■ **What the exercise asks**: Everything from the line that holds "none -> black brick H1:J2 level 1" through the end of the listing below must be retyped word for word, without any pictures.

[Start of section]

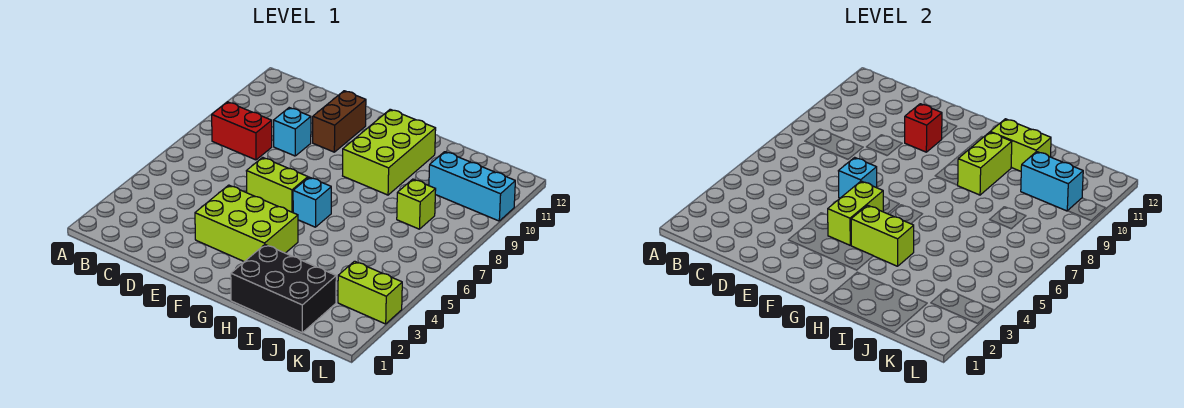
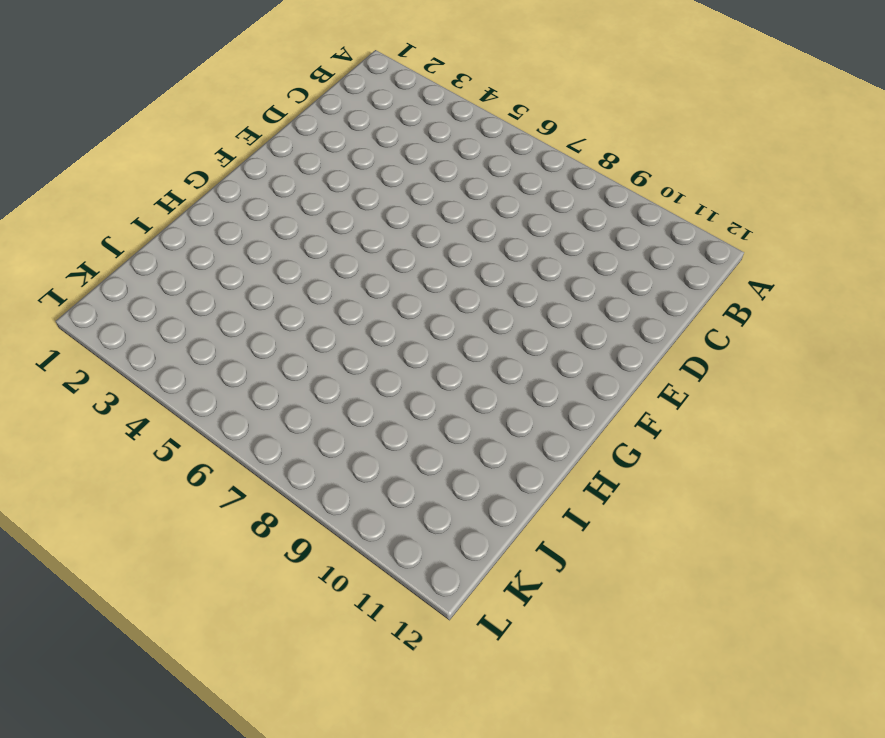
none -> red brick B8:C8 level 1
none -> cyan brick D9 level 1
none -> lime brick E3:G4 level 1

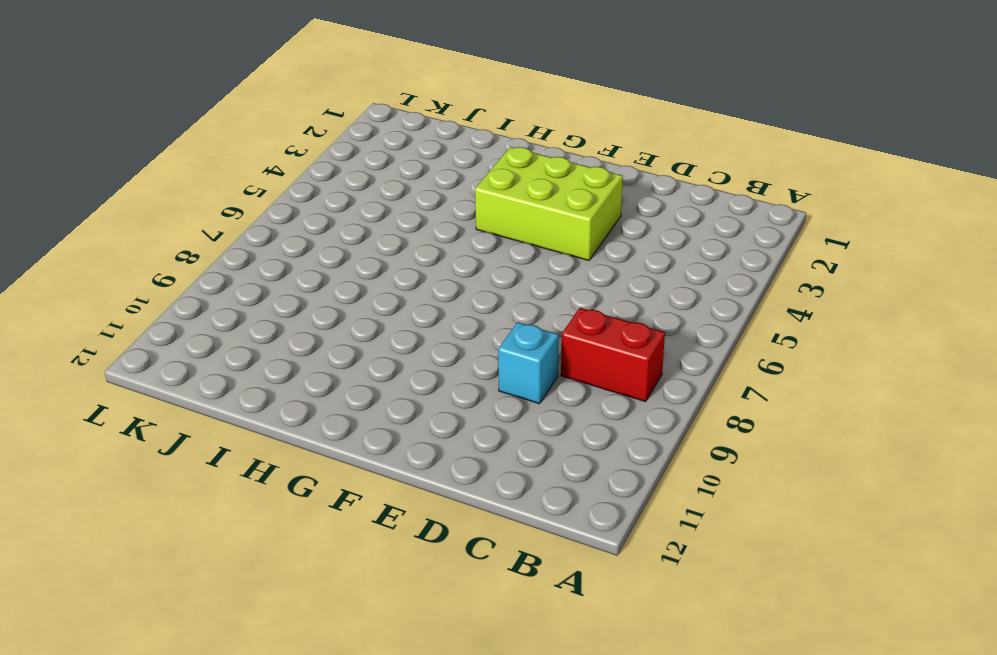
none -> lime brick E6:F6 level 1
none -> brown brick E10:E11 level 1
none -> cyan brick G6 level 1

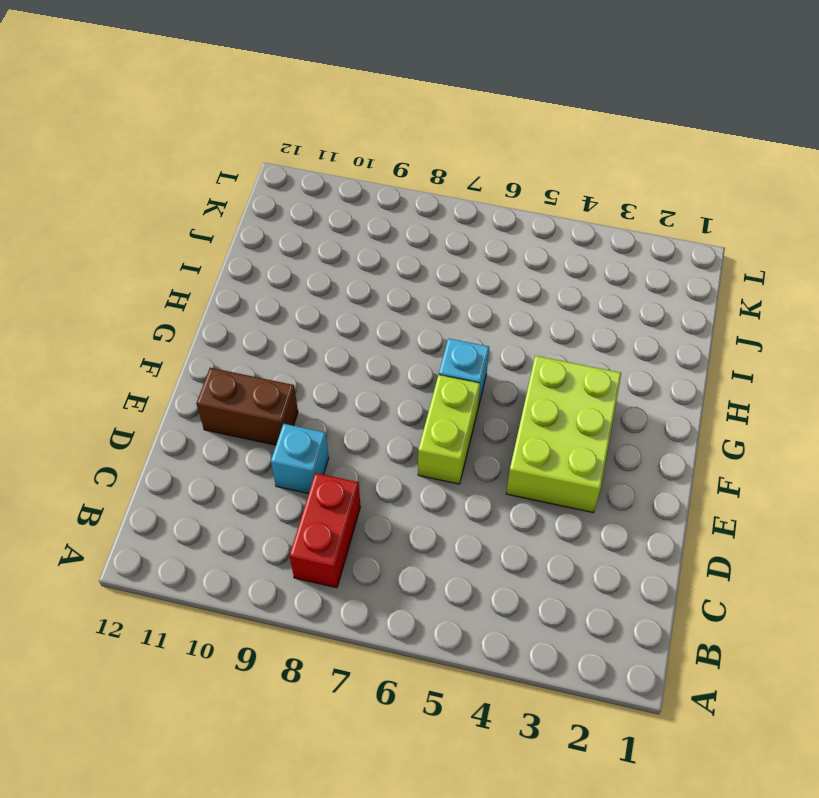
none -> lime brick G9:H11 level 1
none -> black brick H1:J2 level 1
none -> lime brick J8 level 1

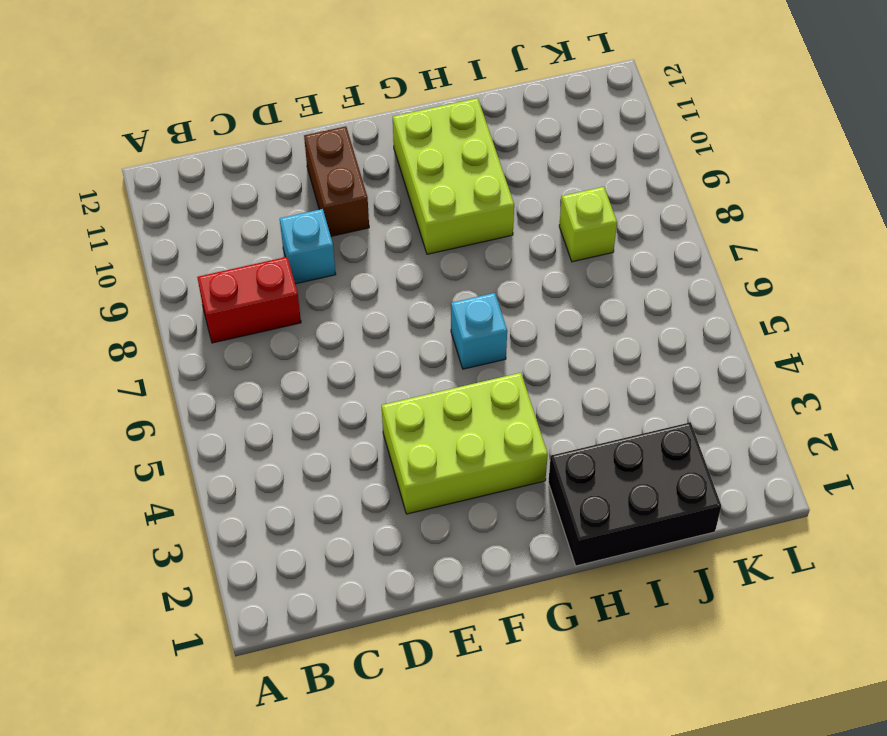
none -> lime brick E6:F6 level 1
none -> cyan brick J10:L10 level 1
none -> lime brick K3:L3 level 1

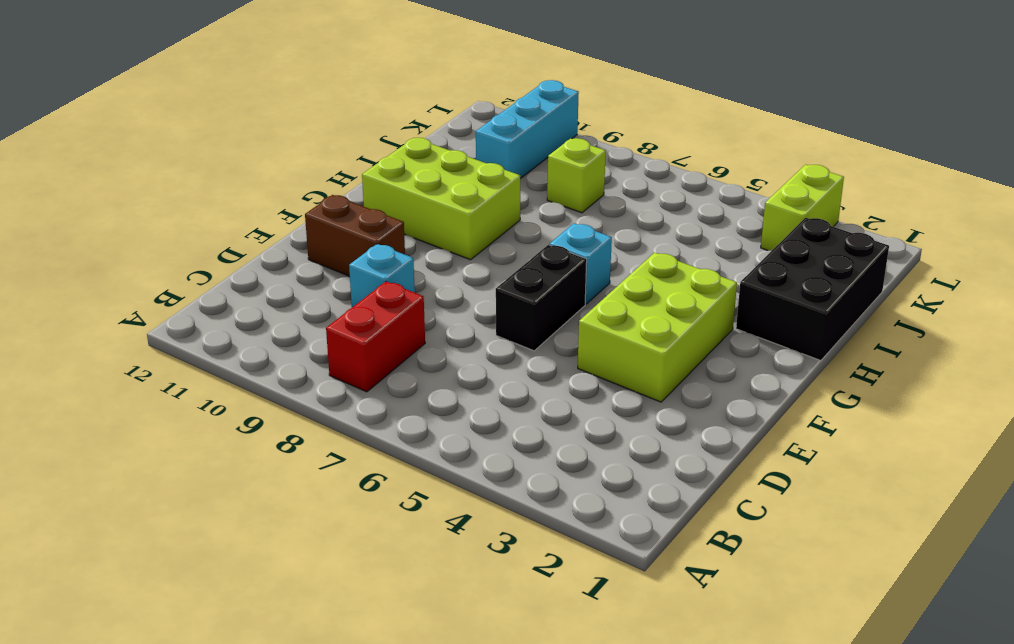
black brick E6:F6 level 1 -> lime brick E6:F6 level 1
none -> cyan brick E6 level 2
none -> red brick E10 level 2
none -> lime brick F4:F5 level 2

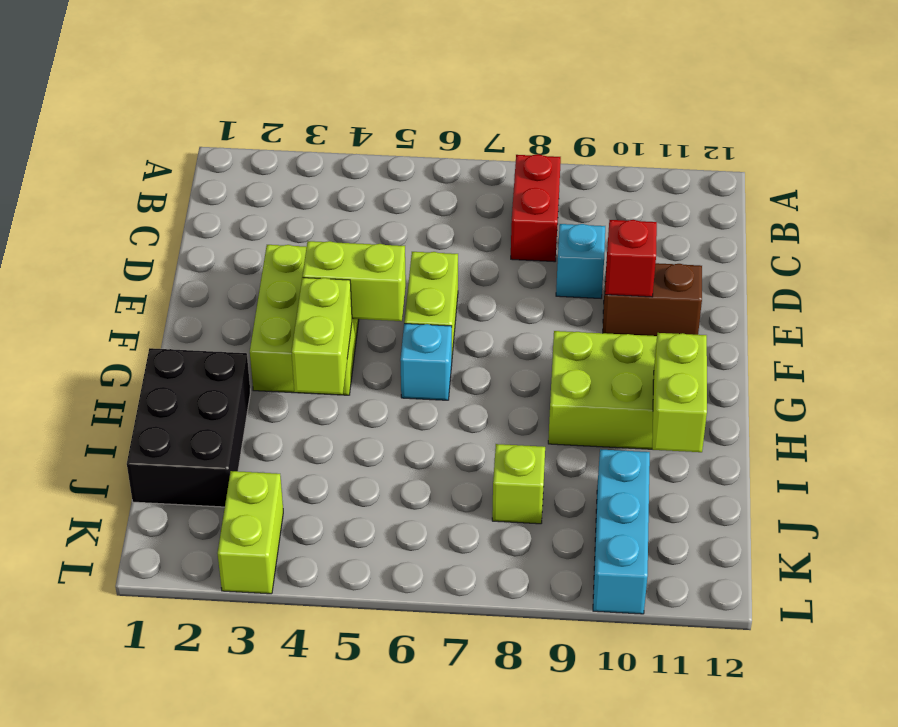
none -> cyan brick E6 level 2
none -> lime brick H9:H10 level 2
none -> cyan brick J10:K10 level 2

[End of section]

■ **Solution below**:
none -> black brick H1:J2 level 1
none -> lime brick J8 level 1

none -> lime brick E6:F6 level 1
none -> cyan brick J10:L10 level 1
none -> lime brick K3:L3 level 1

black brick E6:F6 level 1 -> lime brick E6:F6 level 1
none -> cyan brick E6 level 2
none -> red brick E10 level 2
none -> lime brick F4:F5 level 2

none -> cyan brick E6 level 2
none -> lime brick H9:H10 level 2
none -> cyan brick J10:K10 level 2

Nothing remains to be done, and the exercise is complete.